Scan the listing below for the word "pink" and copy every line that has it.

----

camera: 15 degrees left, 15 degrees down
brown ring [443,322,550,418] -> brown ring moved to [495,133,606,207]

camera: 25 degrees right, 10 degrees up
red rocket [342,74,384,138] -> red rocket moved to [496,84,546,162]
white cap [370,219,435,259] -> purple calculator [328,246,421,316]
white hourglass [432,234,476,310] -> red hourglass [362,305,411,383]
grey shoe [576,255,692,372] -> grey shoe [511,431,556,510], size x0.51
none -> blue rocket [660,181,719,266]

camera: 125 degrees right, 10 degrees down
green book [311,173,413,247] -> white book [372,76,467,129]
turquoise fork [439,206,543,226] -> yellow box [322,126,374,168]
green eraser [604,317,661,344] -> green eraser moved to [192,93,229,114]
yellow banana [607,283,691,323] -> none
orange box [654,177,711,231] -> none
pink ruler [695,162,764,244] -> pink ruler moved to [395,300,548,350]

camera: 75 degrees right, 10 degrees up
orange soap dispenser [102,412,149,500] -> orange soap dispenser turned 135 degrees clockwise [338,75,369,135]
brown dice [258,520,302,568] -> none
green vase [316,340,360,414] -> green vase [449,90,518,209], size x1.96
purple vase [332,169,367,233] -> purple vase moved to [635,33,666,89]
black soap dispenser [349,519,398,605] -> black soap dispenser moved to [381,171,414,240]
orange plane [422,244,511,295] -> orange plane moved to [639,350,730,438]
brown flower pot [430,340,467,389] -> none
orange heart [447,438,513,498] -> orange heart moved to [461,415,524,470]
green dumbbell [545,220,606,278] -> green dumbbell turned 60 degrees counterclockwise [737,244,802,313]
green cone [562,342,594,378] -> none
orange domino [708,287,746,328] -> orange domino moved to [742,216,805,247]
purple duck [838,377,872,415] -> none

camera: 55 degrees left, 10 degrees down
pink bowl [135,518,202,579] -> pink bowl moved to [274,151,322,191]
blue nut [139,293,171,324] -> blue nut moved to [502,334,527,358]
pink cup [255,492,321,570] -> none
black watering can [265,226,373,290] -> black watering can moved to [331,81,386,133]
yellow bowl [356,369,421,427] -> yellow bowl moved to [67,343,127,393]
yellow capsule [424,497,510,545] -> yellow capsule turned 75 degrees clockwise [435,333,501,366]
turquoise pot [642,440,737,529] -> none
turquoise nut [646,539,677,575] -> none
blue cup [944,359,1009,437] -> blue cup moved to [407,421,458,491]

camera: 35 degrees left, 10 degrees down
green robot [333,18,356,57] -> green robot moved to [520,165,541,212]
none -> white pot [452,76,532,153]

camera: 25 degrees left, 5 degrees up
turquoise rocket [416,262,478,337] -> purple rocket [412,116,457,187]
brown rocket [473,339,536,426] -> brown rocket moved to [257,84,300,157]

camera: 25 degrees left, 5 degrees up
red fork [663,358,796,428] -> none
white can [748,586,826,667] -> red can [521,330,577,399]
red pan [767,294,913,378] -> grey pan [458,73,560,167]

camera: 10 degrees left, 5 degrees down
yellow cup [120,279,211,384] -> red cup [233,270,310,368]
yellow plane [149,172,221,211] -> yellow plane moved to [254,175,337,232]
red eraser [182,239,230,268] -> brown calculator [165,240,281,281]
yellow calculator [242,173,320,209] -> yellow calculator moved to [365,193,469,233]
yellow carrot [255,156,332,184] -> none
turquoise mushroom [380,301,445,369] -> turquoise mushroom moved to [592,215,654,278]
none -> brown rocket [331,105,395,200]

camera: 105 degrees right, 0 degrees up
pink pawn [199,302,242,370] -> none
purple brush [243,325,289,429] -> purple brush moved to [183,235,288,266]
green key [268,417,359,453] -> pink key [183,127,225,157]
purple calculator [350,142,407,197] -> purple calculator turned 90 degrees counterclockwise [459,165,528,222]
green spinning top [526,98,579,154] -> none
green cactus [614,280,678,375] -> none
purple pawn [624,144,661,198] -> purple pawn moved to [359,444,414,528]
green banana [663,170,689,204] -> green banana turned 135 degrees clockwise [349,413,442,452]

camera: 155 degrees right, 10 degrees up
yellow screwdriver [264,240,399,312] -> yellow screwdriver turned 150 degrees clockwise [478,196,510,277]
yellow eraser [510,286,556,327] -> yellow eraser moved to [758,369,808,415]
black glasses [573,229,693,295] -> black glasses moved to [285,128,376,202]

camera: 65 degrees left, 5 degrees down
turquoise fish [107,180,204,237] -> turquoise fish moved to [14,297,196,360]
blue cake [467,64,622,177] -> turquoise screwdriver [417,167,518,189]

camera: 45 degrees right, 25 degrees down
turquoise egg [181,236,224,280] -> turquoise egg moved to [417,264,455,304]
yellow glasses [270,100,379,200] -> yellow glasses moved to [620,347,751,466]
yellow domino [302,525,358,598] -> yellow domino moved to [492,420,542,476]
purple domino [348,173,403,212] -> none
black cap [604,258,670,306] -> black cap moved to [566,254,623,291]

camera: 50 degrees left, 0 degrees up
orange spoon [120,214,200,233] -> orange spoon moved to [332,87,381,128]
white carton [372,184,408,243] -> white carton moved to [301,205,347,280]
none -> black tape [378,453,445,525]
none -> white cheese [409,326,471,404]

----

◆ Solution for this task
pink ruler [695,162,764,244] -> pink ruler moved to [395,300,548,350]
pink bowl [135,518,202,579] -> pink bowl moved to [274,151,322,191]
pink cup [255,492,321,570] -> none
pink pawn [199,302,242,370] -> none
green key [268,417,359,453] -> pink key [183,127,225,157]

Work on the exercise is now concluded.